### THE PROBLEM
Which lines in the records below mention the word "STAT"? Copy each one out.

##### INFORMATION SHOWN

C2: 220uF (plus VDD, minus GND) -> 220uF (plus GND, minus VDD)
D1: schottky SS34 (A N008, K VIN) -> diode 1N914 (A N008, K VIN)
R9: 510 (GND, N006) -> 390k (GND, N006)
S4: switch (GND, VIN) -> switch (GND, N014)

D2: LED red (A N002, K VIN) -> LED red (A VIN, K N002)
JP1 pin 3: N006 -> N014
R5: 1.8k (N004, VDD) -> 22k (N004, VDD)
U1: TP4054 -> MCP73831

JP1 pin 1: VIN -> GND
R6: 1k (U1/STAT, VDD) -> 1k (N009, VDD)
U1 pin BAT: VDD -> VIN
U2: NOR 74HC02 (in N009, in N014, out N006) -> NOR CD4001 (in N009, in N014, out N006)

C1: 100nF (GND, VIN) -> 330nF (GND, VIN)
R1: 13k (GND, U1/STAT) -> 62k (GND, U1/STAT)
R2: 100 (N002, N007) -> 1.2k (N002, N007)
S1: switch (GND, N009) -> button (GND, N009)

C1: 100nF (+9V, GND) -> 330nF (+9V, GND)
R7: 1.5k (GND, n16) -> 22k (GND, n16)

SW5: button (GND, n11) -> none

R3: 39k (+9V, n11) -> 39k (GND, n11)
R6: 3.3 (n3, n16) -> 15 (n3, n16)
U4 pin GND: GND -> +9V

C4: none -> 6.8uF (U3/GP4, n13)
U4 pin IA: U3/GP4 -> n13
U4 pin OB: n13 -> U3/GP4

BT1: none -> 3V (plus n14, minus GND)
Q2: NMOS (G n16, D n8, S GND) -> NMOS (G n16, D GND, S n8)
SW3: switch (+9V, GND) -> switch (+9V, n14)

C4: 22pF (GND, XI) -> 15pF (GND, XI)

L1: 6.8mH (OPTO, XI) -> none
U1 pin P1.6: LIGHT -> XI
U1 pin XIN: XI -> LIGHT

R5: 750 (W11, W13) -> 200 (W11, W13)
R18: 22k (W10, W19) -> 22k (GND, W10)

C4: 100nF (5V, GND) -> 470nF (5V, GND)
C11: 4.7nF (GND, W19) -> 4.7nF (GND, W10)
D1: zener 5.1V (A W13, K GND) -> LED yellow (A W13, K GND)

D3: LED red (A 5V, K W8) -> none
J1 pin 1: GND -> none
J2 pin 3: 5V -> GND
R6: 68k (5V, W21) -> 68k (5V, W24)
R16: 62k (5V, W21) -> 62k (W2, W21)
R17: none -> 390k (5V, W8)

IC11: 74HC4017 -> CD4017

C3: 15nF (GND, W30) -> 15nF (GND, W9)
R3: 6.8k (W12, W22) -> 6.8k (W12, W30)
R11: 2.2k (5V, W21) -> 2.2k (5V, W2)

##########

### YOUR RESPONSE
R6: 1k (U1/STAT, VDD) -> 1k (N009, VDD)
R1: 13k (GND, U1/STAT) -> 62k (GND, U1/STAT)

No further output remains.